### DATA ###

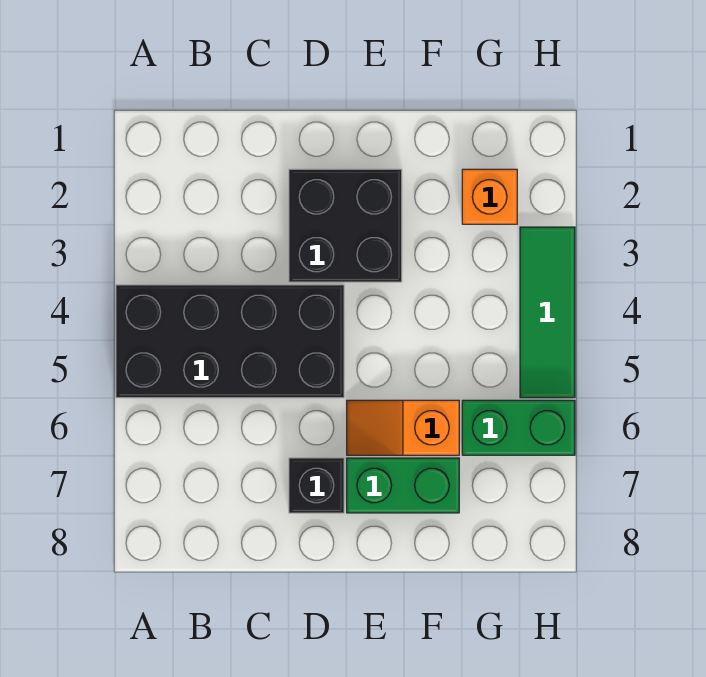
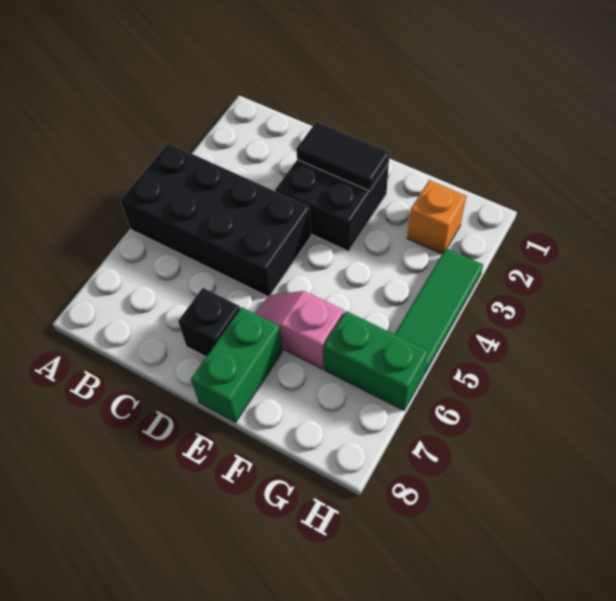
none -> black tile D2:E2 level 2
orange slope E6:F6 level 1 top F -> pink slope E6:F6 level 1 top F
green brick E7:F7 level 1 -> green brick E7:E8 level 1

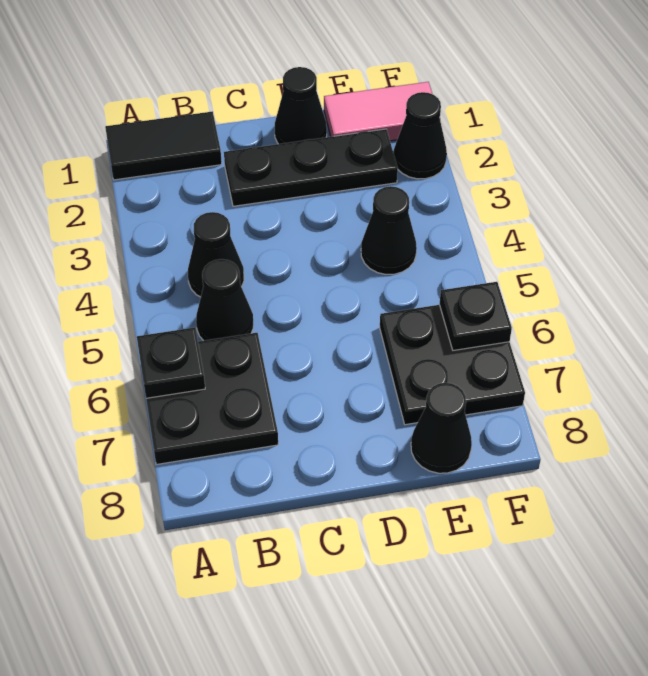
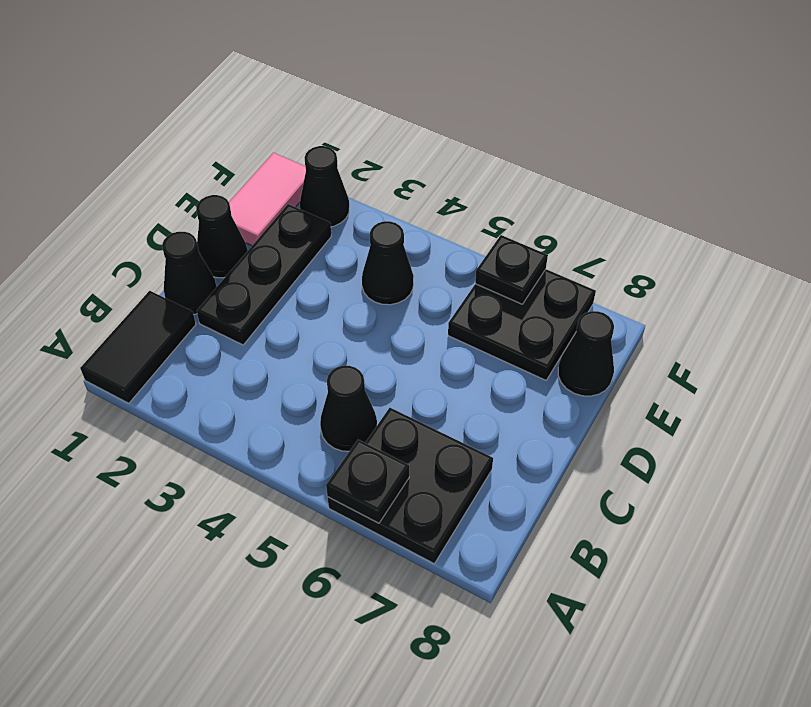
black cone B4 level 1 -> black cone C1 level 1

###

AIM OF THE EXERCISE:
Copy out the full material exactly. Pictures should not appear in it.

RESPONSE BOX:
none -> black tile D2:E2 level 2
orange slope E6:F6 level 1 top F -> pink slope E6:F6 level 1 top F
green brick E7:F7 level 1 -> green brick E7:E8 level 1

black cone B4 level 1 -> black cone C1 level 1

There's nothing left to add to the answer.